*** Block opens ***
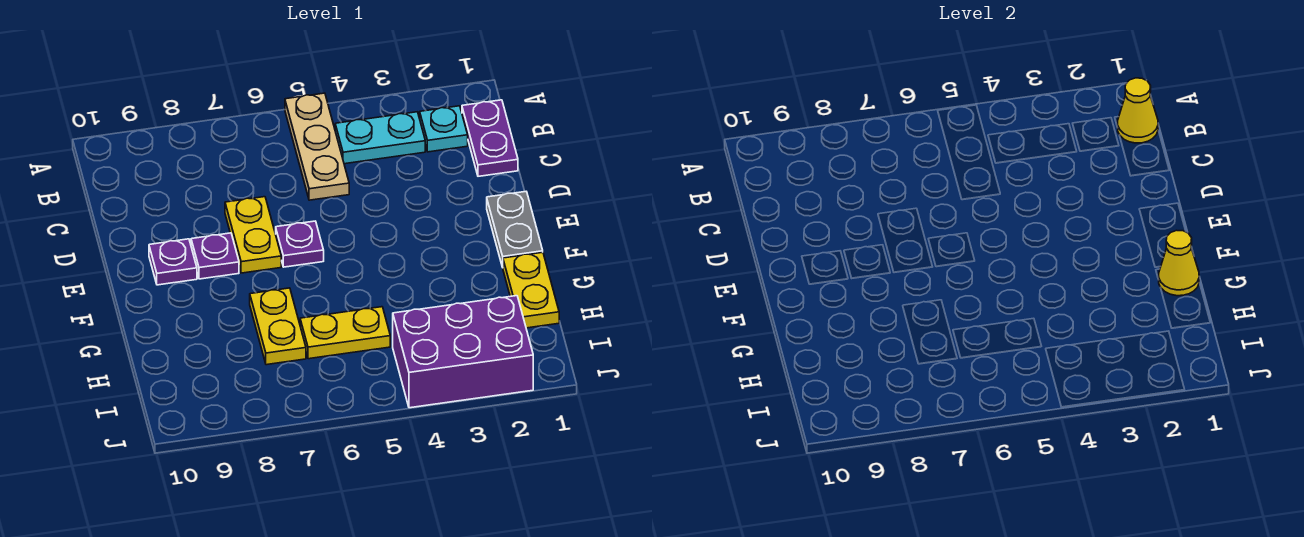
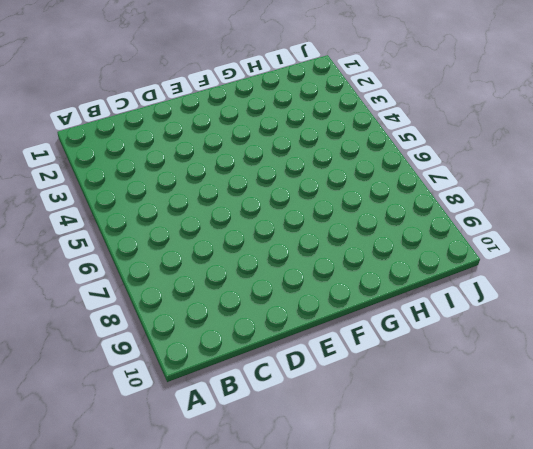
none -> tan plate A5:C5 level 1
none -> purple plate B1:C1 level 1
none -> cyan plate B2 level 1

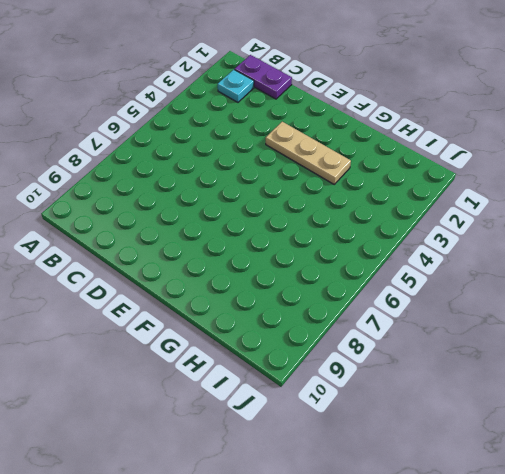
tan plate E3:G3 level 1 -> tan plate A5:C5 level 1
none -> cyan plate B3:B4 level 1
none -> yellow plate D7:E7 level 1
none -> grey plate E1:F1 level 1

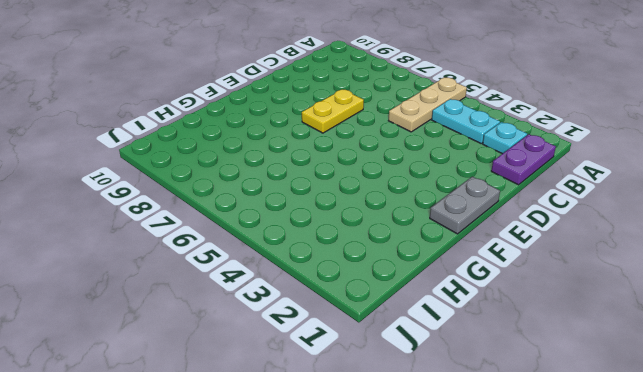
none -> purple plate E6 level 1
none -> purple plate E8 level 1
none -> purple plate E9 level 1

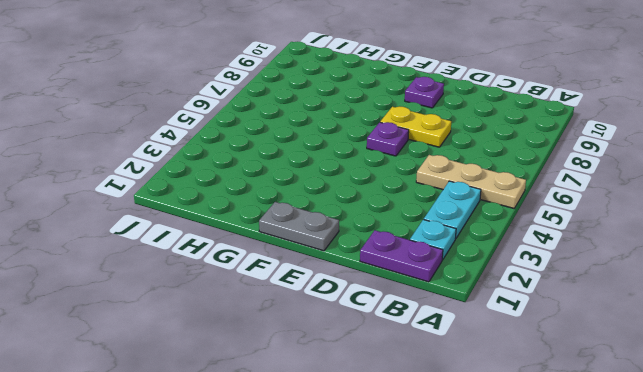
none -> purple plate E8 level 1
none -> yellow plate G1:H1 level 1
none -> yellow plate G7:H7 level 1

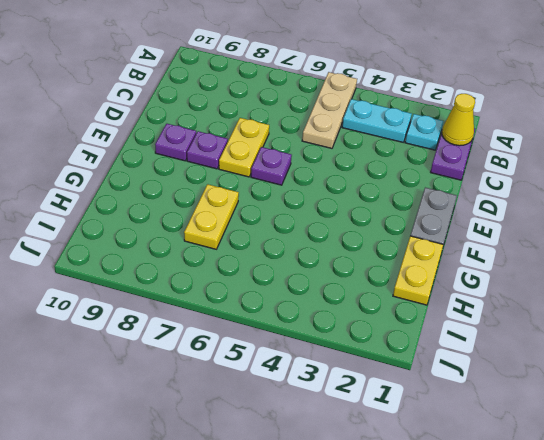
none -> yellow plate H5:H6 level 1
none -> purple brick I2:J4 level 1
none -> yellow cone G1 level 2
*** Block closes ***
Your copy should hold exactly the lines from the one with "none -> purple plate E9 level 1" through the end of the records, both included, and no pictures.

▸ **Solution**:
none -> purple plate E9 level 1

none -> purple plate E8 level 1
none -> yellow plate G1:H1 level 1
none -> yellow plate G7:H7 level 1

none -> yellow plate H5:H6 level 1
none -> purple brick I2:J4 level 1
none -> yellow cone G1 level 2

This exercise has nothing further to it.